__COLLECTED DATA__.
....
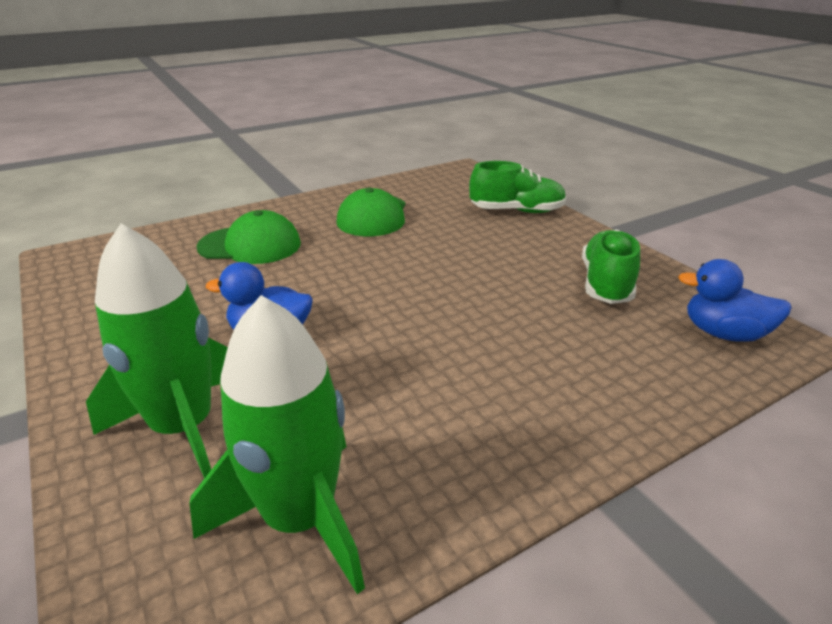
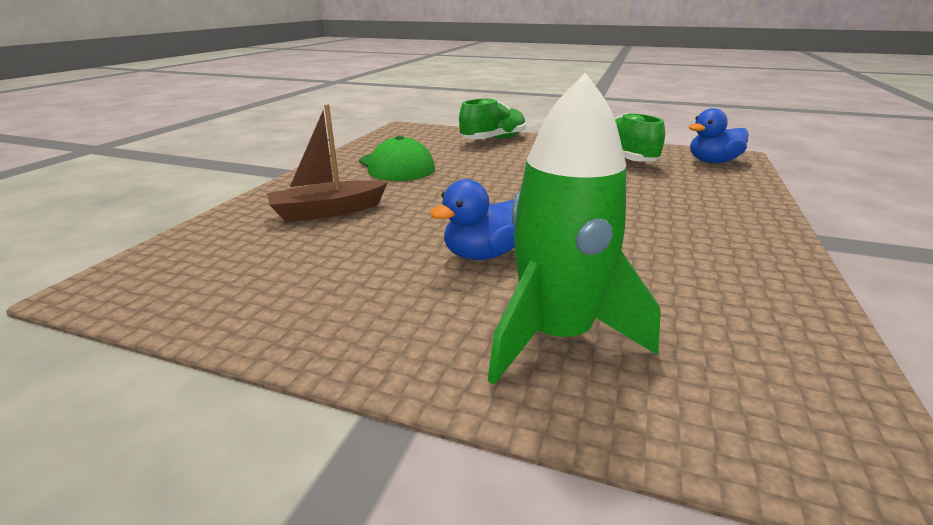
camera: 40 degrees left, 5 degrees down
(250, 245) = (327, 211): green cap -> brown boat
(300, 517) = (743, 332): green rocket -> none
....
__WHAT YOU HAVE TO DO__.
Where the string "green" shows up in the listing above, copy the line that holds it.

__ANSWER SPACE__.
(250, 245) = (327, 211): green cap -> brown boat
(300, 517) = (743, 332): green rocket -> none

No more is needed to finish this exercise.